◆ EXERCISE DETAILS ◆
What you hand back must match the listing exactly.

◆ DATASET EXTRACT ◆

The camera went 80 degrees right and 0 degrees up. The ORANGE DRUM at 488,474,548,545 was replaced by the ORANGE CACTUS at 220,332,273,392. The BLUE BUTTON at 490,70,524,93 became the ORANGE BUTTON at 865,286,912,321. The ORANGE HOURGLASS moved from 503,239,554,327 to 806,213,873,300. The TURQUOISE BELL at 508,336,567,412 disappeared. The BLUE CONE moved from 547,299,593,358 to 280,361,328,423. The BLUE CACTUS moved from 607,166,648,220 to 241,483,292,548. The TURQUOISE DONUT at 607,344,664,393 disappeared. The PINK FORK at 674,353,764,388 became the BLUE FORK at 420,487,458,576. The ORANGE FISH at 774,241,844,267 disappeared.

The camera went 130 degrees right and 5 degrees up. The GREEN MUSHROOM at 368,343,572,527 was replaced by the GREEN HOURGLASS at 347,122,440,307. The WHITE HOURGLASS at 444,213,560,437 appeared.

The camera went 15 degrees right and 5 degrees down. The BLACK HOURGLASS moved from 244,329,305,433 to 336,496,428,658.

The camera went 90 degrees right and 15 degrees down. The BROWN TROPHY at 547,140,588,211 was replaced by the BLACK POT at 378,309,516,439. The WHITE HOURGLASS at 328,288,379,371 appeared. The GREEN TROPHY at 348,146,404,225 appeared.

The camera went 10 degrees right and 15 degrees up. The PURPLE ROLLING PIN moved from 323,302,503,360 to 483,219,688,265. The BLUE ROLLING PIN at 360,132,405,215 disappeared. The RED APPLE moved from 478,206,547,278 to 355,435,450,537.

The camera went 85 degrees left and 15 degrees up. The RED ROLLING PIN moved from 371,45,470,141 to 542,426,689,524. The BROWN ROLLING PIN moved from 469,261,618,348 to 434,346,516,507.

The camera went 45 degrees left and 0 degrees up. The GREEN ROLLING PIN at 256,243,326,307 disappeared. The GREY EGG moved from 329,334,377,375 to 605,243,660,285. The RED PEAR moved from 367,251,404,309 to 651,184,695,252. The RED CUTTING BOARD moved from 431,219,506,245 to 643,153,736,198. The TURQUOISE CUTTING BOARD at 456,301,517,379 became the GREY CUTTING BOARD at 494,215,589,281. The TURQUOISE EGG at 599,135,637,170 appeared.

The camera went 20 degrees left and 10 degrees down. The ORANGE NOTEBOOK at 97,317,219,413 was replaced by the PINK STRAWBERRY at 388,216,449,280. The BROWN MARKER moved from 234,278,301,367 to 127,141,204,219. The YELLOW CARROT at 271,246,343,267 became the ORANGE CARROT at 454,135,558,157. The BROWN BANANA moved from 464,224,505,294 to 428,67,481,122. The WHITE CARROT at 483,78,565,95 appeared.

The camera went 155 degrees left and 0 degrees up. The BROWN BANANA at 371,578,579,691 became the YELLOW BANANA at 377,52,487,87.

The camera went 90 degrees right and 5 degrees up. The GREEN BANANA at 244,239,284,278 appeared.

◆ REPLY TO THE TASK ◆
The camera went 80 degrees right and 0 degrees up. The ORANGE DRUM at 488,474,548,545 was replaced by the ORANGE CACTUS at 220,332,273,392. The BLUE BUTTON at 490,70,524,93 became the ORANGE BUTTON at 865,286,912,321. The ORANGE HOURGLASS moved from 503,239,554,327 to 806,213,873,300. The TURQUOISE BELL at 508,336,567,412 disappeared. The BLUE CONE moved from 547,299,593,358 to 280,361,328,423. The BLUE CACTUS moved from 607,166,648,220 to 241,483,292,548. The TURQUOISE DONUT at 607,344,664,393 disappeared. The PINK FORK at 674,353,764,388 became the BLUE FORK at 420,487,458,576. The ORANGE FISH at 774,241,844,267 disappeared.

The camera went 130 degrees right and 5 degrees up. The GREEN MUSHROOM at 368,343,572,527 was replaced by the GREEN HOURGLASS at 347,122,440,307. The WHITE HOURGLASS at 444,213,560,437 appeared.

The camera went 15 degrees right and 5 degrees down. The BLACK HOURGLASS moved from 244,329,305,433 to 336,496,428,658.

The camera went 90 degrees right and 15 degrees down. The BROWN TROPHY at 547,140,588,211 was replaced by the BLACK POT at 378,309,516,439. The WHITE HOURGLASS at 328,288,379,371 appeared. The GREEN TROPHY at 348,146,404,225 appeared.

The camera went 10 degrees right and 15 degrees up. The PURPLE ROLLING PIN moved from 323,302,503,360 to 483,219,688,265. The BLUE ROLLING PIN at 360,132,405,215 disappeared. The RED APPLE moved from 478,206,547,278 to 355,435,450,537.

The camera went 85 degrees left and 15 degrees up. The RED ROLLING PIN moved from 371,45,470,141 to 542,426,689,524. The BROWN ROLLING PIN moved from 469,261,618,348 to 434,346,516,507.

The camera went 45 degrees left and 0 degrees up. The GREEN ROLLING PIN at 256,243,326,307 disappeared. The GREY EGG moved from 329,334,377,375 to 605,243,660,285. The RED PEAR moved from 367,251,404,309 to 651,184,695,252. The RED CUTTING BOARD moved from 431,219,506,245 to 643,153,736,198. The TURQUOISE CUTTING BOARD at 456,301,517,379 became the GREY CUTTING BOARD at 494,215,589,281. The TURQUOISE EGG at 599,135,637,170 appeared.

The camera went 20 degrees left and 10 degrees down. The ORANGE NOTEBOOK at 97,317,219,413 was replaced by the PINK STRAWBERRY at 388,216,449,280. The BROWN MARKER moved from 234,278,301,367 to 127,141,204,219. The YELLOW CARROT at 271,246,343,267 became the ORANGE CARROT at 454,135,558,157. The BROWN BANANA moved from 464,224,505,294 to 428,67,481,122. The WHITE CARROT at 483,78,565,95 appeared.

The camera went 155 degrees left and 0 degrees up. The BROWN BANANA at 371,578,579,691 became the YELLOW BANANA at 377,52,487,87.

The camera went 90 degrees right and 5 degrees up. The GREEN BANANA at 244,239,284,278 appeared.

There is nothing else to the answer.